Requirement |
Please quote exactly the lines below from the line containing "red button: 3 -> 4" to the line containing "pink hat: 5 -> 3", both lines included, and nothing else.

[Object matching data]
- Opening Delimiter -

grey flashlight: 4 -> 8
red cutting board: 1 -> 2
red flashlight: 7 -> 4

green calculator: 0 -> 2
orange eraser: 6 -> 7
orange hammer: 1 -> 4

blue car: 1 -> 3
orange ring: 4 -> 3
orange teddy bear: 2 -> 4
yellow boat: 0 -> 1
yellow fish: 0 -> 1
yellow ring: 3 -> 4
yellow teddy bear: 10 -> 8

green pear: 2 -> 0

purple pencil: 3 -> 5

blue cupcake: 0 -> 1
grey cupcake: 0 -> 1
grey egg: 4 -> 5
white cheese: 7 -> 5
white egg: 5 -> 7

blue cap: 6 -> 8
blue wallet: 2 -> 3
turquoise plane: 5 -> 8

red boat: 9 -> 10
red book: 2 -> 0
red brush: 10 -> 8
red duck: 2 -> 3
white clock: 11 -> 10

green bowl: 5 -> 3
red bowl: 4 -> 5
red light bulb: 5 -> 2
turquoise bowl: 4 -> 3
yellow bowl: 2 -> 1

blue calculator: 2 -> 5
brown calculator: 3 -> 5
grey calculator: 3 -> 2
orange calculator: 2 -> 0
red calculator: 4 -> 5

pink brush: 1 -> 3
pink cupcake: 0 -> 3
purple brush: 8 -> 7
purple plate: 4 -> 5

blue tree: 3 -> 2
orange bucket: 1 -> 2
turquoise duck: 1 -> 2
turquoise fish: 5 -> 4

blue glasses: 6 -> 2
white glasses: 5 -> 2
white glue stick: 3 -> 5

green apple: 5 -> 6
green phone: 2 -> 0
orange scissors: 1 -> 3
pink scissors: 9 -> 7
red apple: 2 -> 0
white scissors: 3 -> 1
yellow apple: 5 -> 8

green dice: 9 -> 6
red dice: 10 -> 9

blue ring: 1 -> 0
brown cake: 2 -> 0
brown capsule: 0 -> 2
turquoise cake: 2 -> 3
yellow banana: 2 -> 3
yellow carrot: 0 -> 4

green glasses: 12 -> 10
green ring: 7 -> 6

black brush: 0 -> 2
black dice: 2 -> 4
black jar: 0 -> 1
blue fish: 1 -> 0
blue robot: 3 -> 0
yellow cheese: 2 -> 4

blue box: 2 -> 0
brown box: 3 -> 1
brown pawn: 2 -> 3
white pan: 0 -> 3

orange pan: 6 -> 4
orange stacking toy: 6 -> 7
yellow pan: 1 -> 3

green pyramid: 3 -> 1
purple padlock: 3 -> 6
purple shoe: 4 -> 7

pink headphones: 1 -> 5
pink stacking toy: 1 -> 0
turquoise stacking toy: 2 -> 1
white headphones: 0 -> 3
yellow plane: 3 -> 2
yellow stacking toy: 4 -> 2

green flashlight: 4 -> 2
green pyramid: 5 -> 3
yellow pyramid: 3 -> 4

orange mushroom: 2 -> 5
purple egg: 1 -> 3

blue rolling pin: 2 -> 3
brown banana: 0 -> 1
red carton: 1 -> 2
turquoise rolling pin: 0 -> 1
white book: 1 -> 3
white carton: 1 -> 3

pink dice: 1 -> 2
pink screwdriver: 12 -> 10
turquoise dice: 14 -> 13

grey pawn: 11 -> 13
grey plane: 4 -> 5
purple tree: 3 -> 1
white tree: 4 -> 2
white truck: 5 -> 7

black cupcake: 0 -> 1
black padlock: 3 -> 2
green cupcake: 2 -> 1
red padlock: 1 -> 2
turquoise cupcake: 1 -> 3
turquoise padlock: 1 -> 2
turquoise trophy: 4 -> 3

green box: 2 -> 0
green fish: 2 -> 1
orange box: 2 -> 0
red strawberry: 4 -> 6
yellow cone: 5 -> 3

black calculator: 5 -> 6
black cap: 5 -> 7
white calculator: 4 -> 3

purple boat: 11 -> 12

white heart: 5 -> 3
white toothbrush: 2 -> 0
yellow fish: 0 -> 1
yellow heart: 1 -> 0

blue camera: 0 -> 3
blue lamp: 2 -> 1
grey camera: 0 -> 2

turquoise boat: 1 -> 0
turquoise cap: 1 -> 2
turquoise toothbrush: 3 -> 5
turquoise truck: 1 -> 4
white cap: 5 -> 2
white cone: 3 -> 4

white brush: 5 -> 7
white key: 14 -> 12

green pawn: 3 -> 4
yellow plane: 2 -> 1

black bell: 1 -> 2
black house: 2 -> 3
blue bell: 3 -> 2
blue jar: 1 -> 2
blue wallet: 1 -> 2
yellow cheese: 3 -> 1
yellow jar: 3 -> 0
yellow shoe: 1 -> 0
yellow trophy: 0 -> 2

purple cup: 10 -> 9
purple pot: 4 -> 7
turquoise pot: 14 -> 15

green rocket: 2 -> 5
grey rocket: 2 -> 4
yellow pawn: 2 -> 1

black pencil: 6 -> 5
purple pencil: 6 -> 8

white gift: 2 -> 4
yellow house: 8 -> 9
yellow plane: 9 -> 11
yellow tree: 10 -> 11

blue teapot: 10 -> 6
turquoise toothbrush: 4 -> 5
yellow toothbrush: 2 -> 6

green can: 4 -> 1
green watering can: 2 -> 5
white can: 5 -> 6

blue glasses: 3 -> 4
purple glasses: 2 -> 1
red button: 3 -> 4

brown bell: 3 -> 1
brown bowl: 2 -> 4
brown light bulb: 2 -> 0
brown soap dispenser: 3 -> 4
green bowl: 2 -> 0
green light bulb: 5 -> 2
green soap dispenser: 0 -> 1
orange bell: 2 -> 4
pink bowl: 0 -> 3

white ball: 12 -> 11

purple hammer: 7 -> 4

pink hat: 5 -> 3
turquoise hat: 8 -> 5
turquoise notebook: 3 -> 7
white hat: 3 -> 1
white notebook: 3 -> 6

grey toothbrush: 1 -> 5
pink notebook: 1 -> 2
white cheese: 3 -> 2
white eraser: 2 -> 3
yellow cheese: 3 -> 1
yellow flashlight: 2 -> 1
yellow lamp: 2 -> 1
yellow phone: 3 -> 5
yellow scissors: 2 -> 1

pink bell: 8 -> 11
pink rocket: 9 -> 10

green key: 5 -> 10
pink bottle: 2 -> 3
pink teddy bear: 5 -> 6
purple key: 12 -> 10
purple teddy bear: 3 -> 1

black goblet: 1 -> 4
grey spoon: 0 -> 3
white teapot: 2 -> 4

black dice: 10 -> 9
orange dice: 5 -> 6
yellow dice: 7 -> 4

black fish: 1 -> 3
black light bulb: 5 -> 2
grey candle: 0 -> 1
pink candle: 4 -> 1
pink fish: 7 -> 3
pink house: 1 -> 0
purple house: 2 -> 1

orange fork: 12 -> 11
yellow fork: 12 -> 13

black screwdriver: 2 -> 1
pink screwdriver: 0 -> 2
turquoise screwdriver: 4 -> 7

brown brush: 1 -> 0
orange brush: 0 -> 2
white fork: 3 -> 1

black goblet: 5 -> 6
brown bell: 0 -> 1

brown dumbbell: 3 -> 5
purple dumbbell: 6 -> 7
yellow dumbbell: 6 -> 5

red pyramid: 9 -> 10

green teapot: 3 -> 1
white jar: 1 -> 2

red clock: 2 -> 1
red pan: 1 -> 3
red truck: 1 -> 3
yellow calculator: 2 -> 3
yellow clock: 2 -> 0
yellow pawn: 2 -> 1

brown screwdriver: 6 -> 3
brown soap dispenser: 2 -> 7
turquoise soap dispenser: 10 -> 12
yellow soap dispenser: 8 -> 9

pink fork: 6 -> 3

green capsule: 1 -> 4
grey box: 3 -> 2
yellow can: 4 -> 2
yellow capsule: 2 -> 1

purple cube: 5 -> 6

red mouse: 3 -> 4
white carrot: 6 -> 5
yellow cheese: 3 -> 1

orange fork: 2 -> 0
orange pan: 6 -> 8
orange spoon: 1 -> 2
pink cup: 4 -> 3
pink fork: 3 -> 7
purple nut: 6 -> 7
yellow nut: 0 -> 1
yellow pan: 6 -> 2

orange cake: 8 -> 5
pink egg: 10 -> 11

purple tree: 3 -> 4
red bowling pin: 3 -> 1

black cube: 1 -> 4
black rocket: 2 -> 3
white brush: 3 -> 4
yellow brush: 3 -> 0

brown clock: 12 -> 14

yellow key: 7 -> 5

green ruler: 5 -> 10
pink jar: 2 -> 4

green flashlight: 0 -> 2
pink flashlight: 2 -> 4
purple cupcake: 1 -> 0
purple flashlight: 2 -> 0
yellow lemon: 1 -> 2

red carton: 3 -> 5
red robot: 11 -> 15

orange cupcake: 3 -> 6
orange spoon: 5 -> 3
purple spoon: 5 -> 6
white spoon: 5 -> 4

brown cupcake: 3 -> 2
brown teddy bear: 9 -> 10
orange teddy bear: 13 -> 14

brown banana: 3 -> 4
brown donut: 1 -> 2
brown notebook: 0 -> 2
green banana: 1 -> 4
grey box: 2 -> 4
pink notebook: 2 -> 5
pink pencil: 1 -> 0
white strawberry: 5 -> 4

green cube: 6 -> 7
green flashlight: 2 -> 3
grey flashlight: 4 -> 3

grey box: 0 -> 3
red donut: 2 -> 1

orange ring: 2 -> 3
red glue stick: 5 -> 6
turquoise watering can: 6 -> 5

- Closing Delimiter -

Task response |
red button: 3 -> 4

brown bell: 3 -> 1
brown bowl: 2 -> 4
brown light bulb: 2 -> 0
brown soap dispenser: 3 -> 4
green bowl: 2 -> 0
green light bulb: 5 -> 2
green soap dispenser: 0 -> 1
orange bell: 2 -> 4
pink bowl: 0 -> 3

white ball: 12 -> 11

purple hammer: 7 -> 4

pink hat: 5 -> 3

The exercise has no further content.